WORK INSTRUCTION —
The records that follow are to be copied word for word. Pictures should be omitted.

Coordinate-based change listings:
----------

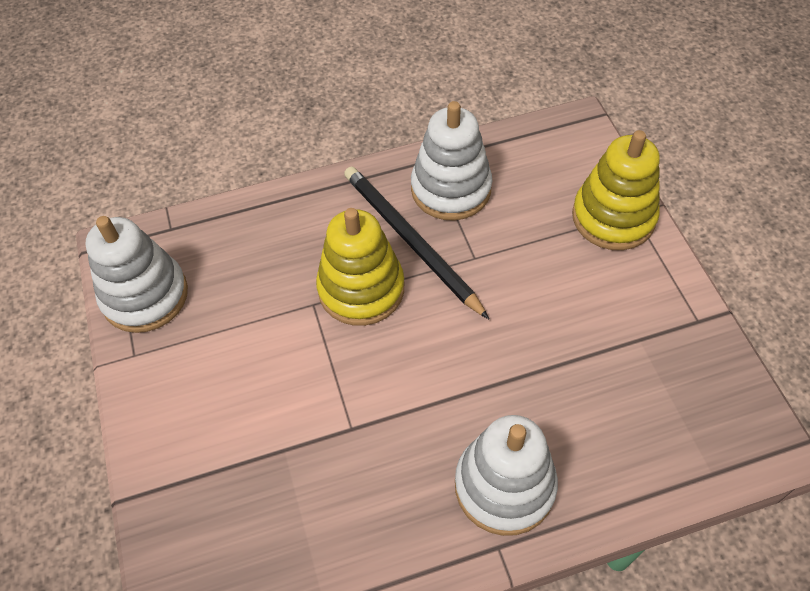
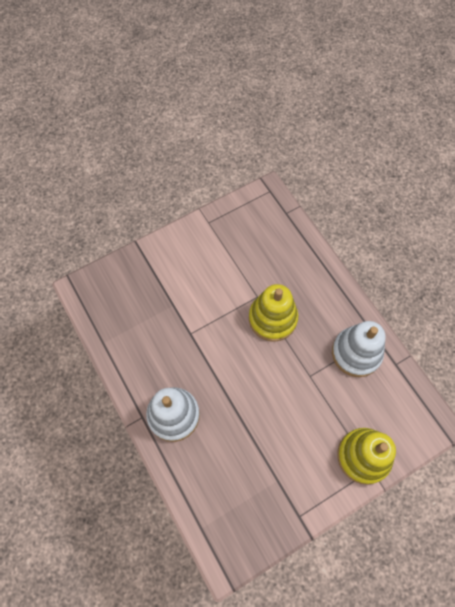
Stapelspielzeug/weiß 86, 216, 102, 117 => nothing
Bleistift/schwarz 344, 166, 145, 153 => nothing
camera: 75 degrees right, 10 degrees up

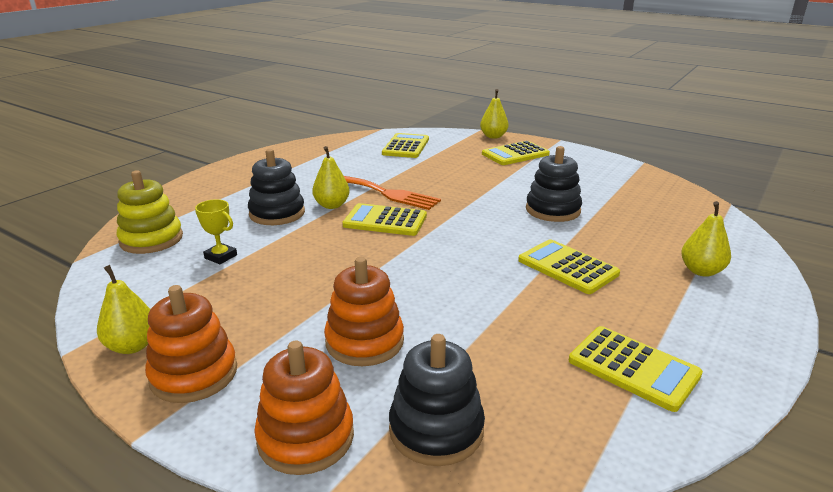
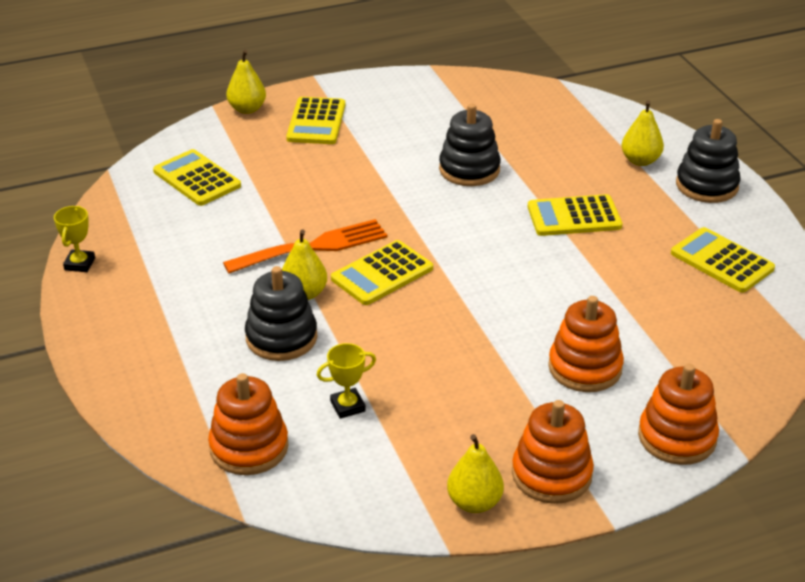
Stapelspielzeug/gelb 117, 170, 66, 84 => Stapelspielzeug/orange 208, 373, 80, 102
Stapelspielzeug/schwarz 389, 334, 96, 132 => Stapelspielzeug/schwarz 676, 119, 65, 84, move
Taschenrechner/gelb 569, 326, 134, 86 => Taschenrechner/gelb 671, 227, 104, 66, 120 degrees counterclockwise
nothing => Pokal/gelb 54, 206, 41, 66
camera: 55 degrees left, 10 degrees up

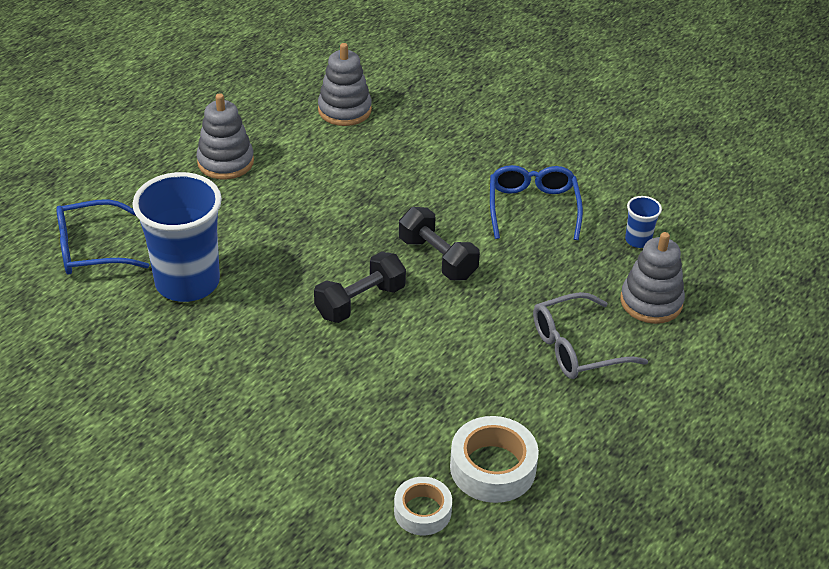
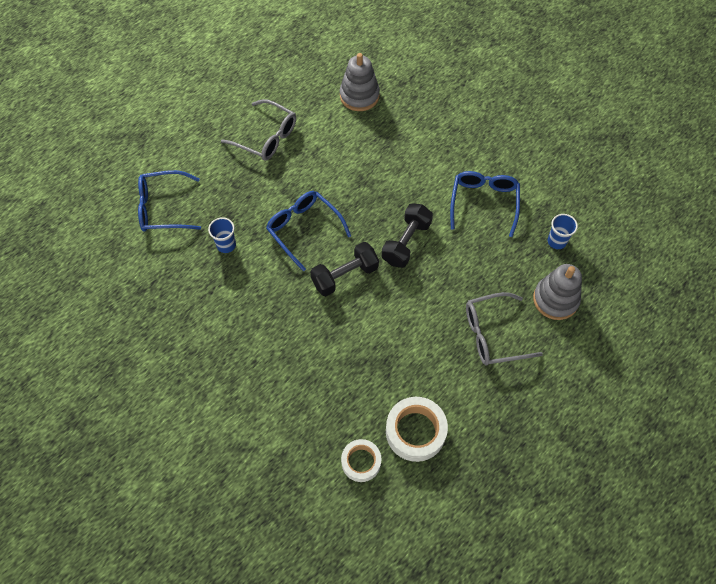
Becher/blau 132, 172, 90, 130 => Becher/blau 208, 217, 28, 36, x0.43
Stapelspielzeug/grau 196, 93, 58, 87 => Brille/grau 221, 99, 75, 62
Hantel/schwarz 399, 207, 81, 73 => Hantel/schwarz 382, 203, 51, 65, 60 degrees clockwise
nothing => Brille/blau 266, 191, 85, 80
camera: 10 degrees right, 20 degrees up

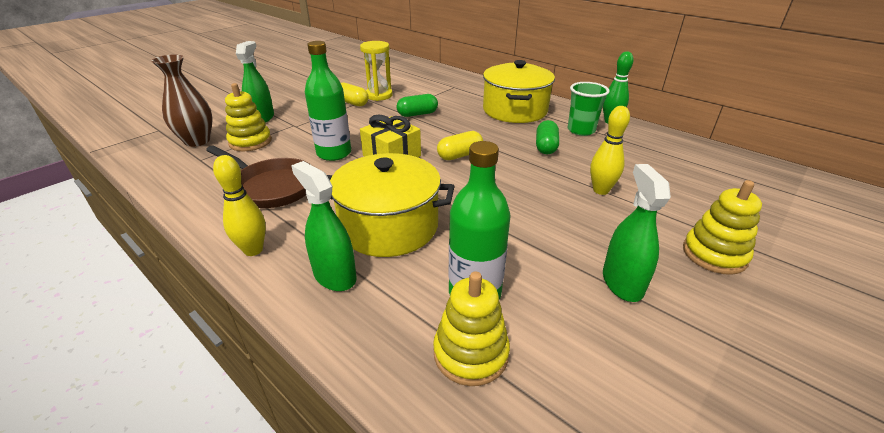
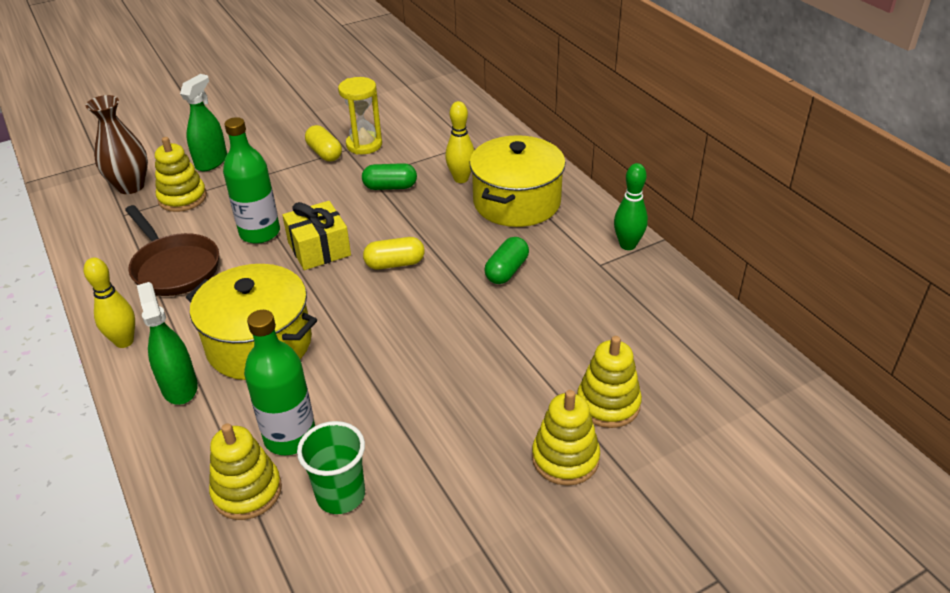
Becher/grün 567, 82, 42, 54 => Becher/grün 297, 421, 68, 93, move
Bowlingkegel/gelb 590, 106, 40, 89 => Bowlingkegel/gelb 445, 101, 29, 82, move
Sprühflasche/grün 603, 164, 68, 138 => nothing
nothing => Stapelspielzeug/gelb 577, 336, 65, 92
camera: 20 degrees right, 5 degrees up

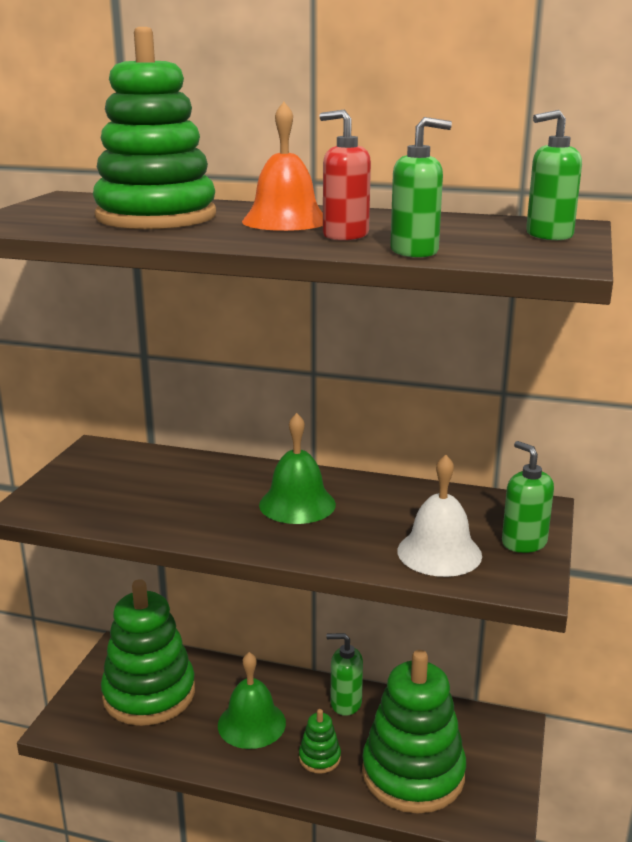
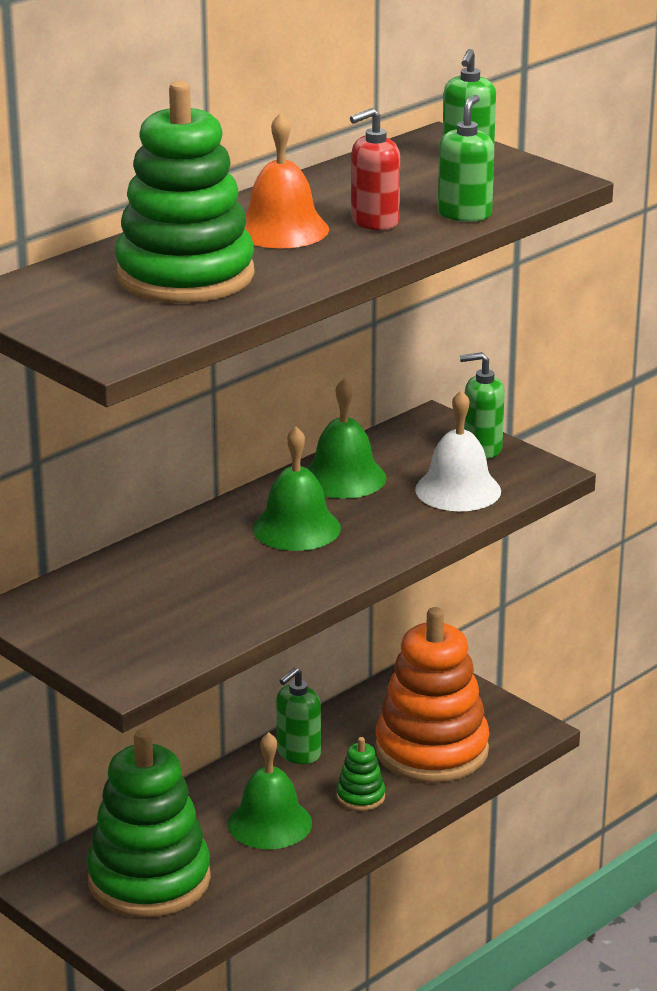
Stapelspielzeug/grün 362, 650, 104, 164 => Stapelspielzeug/orange 375, 607, 115, 176
nothing => Glocke/grün 307, 379, 79, 120
camera: 60 degrees left, 5 degrees up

----------

EXERCISE ANSWER —
Stapelspielzeug/weiß 86, 216, 102, 117 => nothing
Bleistift/schwarz 344, 166, 145, 153 => nothing
camera: 75 degrees right, 10 degrees up

Stapelspielzeug/gelb 117, 170, 66, 84 => Stapelspielzeug/orange 208, 373, 80, 102
Stapelspielzeug/schwarz 389, 334, 96, 132 => Stapelspielzeug/schwarz 676, 119, 65, 84, move
Taschenrechner/gelb 569, 326, 134, 86 => Taschenrechner/gelb 671, 227, 104, 66, 120 degrees counterclockwise
nothing => Pokal/gelb 54, 206, 41, 66
camera: 55 degrees left, 10 degrees up

Becher/blau 132, 172, 90, 130 => Becher/blau 208, 217, 28, 36, x0.43
Stapelspielzeug/grau 196, 93, 58, 87 => Brille/grau 221, 99, 75, 62
Hantel/schwarz 399, 207, 81, 73 => Hantel/schwarz 382, 203, 51, 65, 60 degrees clockwise
nothing => Brille/blau 266, 191, 85, 80
camera: 10 degrees right, 20 degrees up

Becher/grün 567, 82, 42, 54 => Becher/grün 297, 421, 68, 93, move
Bowlingkegel/gelb 590, 106, 40, 89 => Bowlingkegel/gelb 445, 101, 29, 82, move
Sprühflasche/grün 603, 164, 68, 138 => nothing
nothing => Stapelspielzeug/gelb 577, 336, 65, 92
camera: 20 degrees right, 5 degrees up

Stapelspielzeug/grün 362, 650, 104, 164 => Stapelspielzeug/orange 375, 607, 115, 176
nothing => Glocke/grün 307, 379, 79, 120
camera: 60 degrees left, 5 degrees up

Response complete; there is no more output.